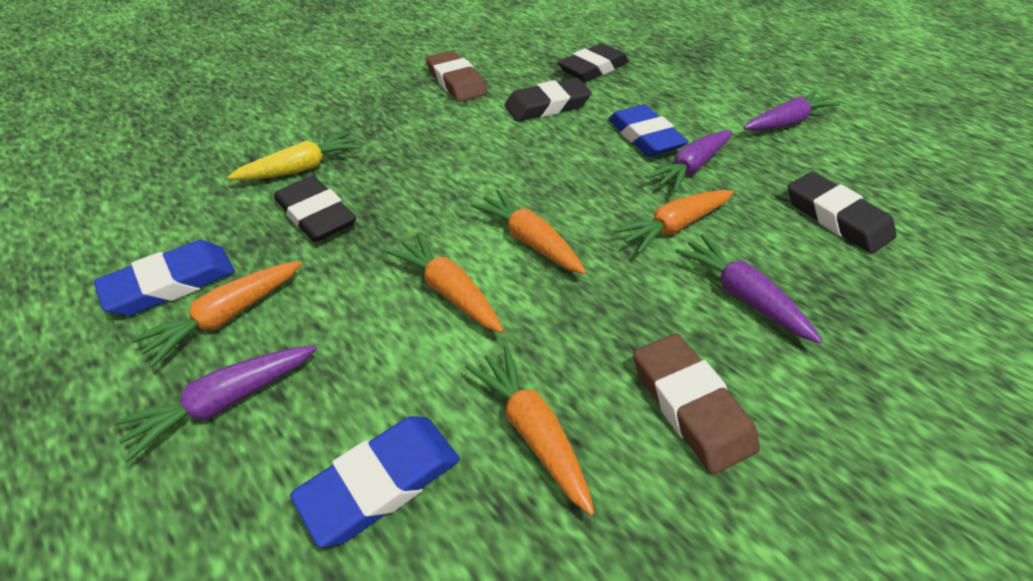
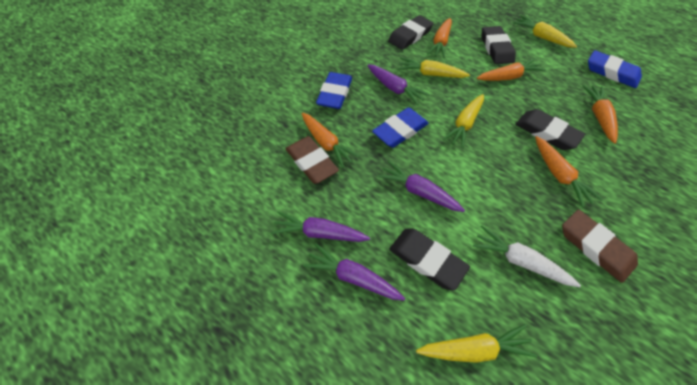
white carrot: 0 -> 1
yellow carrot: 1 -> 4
* * *
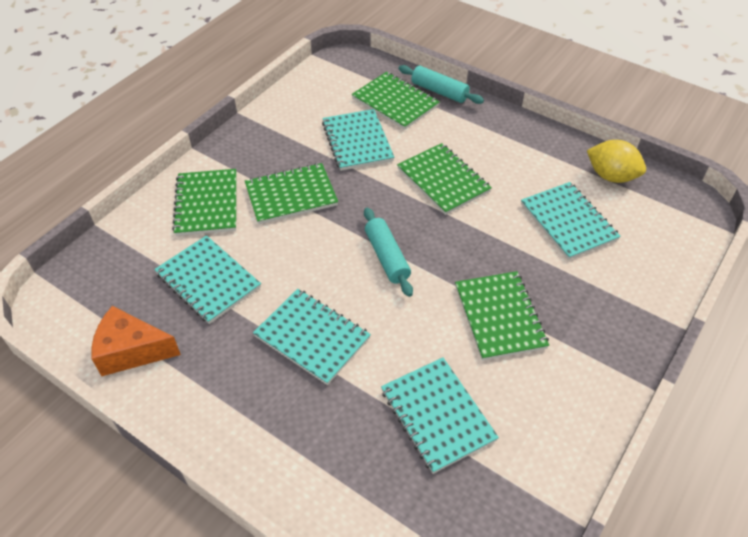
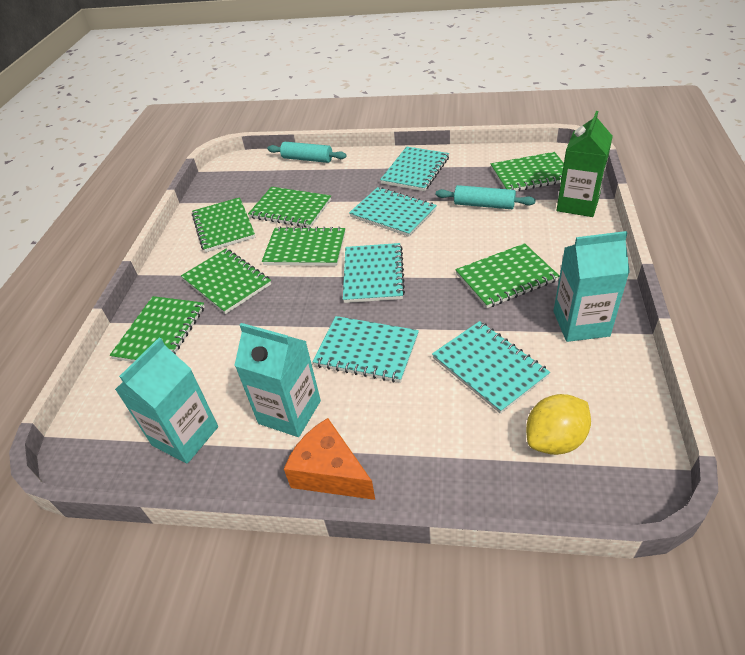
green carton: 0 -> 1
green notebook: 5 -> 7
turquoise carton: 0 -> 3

What the task requires: Within the material above, the line with "green carton: 0 -> 1" opens the range and the line with "turquoise carton: 0 -> 3" closes it; reproduce that range word for word.

Expected answer:
green carton: 0 -> 1
green notebook: 5 -> 7
turquoise carton: 0 -> 3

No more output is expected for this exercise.